**Spatial object tracking data:**
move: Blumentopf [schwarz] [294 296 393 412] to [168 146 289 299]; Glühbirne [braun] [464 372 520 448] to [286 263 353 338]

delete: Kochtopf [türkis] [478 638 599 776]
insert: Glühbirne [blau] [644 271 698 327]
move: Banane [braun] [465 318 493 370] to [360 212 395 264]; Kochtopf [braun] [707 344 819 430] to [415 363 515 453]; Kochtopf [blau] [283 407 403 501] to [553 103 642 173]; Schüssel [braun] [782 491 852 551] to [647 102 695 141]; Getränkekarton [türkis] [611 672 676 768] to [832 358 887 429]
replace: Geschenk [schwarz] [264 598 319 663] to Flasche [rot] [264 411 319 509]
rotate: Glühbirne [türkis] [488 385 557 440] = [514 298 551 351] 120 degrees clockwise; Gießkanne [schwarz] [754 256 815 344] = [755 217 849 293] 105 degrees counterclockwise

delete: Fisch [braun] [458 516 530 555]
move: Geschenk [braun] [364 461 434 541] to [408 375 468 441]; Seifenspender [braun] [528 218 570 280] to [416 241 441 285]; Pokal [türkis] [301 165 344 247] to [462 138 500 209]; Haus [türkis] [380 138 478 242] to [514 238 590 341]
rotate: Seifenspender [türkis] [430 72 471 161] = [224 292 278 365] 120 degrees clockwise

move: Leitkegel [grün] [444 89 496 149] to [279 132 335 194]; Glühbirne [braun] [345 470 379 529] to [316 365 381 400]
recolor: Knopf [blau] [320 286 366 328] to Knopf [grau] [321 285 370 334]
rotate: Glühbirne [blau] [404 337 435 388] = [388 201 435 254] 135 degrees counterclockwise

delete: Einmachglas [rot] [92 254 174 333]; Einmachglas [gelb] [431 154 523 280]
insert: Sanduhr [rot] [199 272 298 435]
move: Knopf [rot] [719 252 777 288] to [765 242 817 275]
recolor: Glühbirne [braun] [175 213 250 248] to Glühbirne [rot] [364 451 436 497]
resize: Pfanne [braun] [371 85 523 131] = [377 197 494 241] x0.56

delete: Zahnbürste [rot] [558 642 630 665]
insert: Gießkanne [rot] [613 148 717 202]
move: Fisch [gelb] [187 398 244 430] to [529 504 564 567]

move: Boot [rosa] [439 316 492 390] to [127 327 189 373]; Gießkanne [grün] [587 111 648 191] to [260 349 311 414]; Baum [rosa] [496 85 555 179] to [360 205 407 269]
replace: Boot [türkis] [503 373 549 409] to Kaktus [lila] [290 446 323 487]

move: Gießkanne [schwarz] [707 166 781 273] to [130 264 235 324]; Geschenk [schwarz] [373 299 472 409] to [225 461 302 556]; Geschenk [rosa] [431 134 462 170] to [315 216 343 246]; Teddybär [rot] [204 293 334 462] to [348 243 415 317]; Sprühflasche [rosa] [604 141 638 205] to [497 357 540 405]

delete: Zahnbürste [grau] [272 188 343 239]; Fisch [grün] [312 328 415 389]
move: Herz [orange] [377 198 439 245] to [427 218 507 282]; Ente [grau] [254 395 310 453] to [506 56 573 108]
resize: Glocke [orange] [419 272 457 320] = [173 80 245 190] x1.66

**GOAL OF THE EXERCISE:** Word for word, copy the line containing "move: Herz [orange]" and each line after it to the end of the records, and nothing besides.

**EXERCISE RESULT:**
move: Herz [orange] [377 198 439 245] to [427 218 507 282]; Ente [grau] [254 395 310 453] to [506 56 573 108]
resize: Glocke [orange] [419 272 457 320] = [173 80 245 190] x1.66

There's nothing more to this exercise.